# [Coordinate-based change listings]
◆ ◆ ◆ ◆ ◆
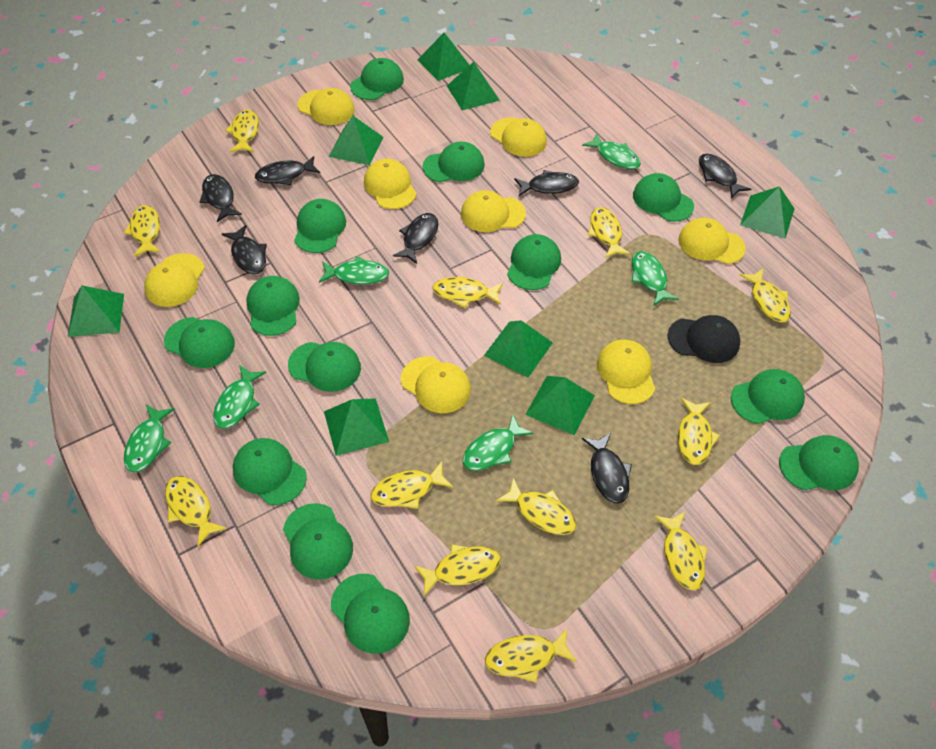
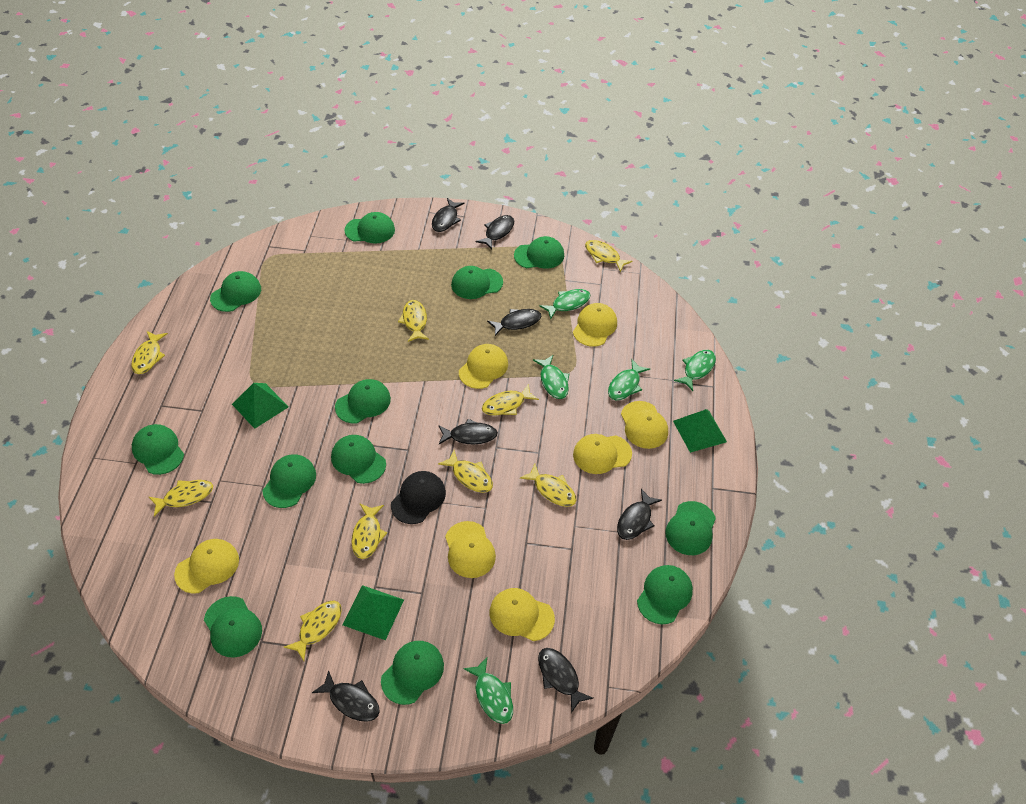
green cap: 13 -> 12
green fish: 6 -> 5
green pyramid: 8 -> 3
yellow cap: 8 -> 7
yellow fish: 12 -> 9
◆ ◆ ◆ ◆ ◆
# [Activity]
Show me every line of the entries above that holds "green".

# [Answer to the exercise]
green cap: 13 -> 12
green fish: 6 -> 5
green pyramid: 8 -> 3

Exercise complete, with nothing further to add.